| TASK PROMPT |
Return all lines of the listing below that carry the word "counterclockwise".

SUPPLIED INFORMATION Start Marker

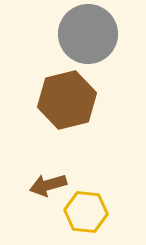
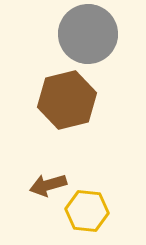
yellow hexagon: moved 1 px right, 1 px up
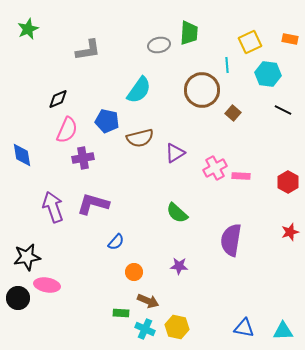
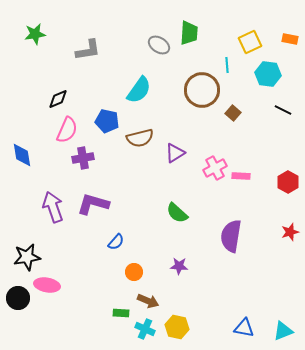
green star: moved 7 px right, 5 px down; rotated 15 degrees clockwise
gray ellipse: rotated 45 degrees clockwise
purple semicircle: moved 4 px up
cyan triangle: rotated 20 degrees counterclockwise
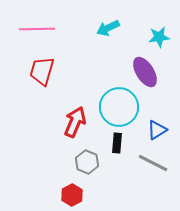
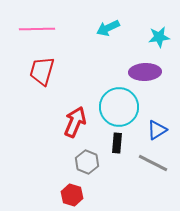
purple ellipse: rotated 60 degrees counterclockwise
red hexagon: rotated 15 degrees counterclockwise
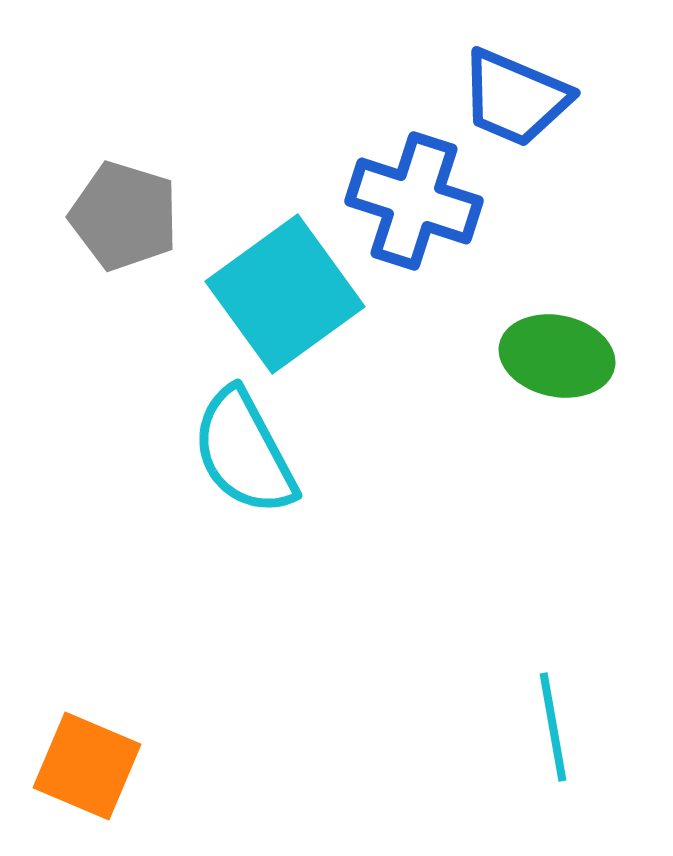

SUPPLIED INFORMATION End Marker

| YOUR SOLUTION |
cyan triangle: rotated 20 degrees counterclockwise
purple ellipse: rotated 60 degrees counterclockwise
red hexagon: rotated 15 degrees counterclockwise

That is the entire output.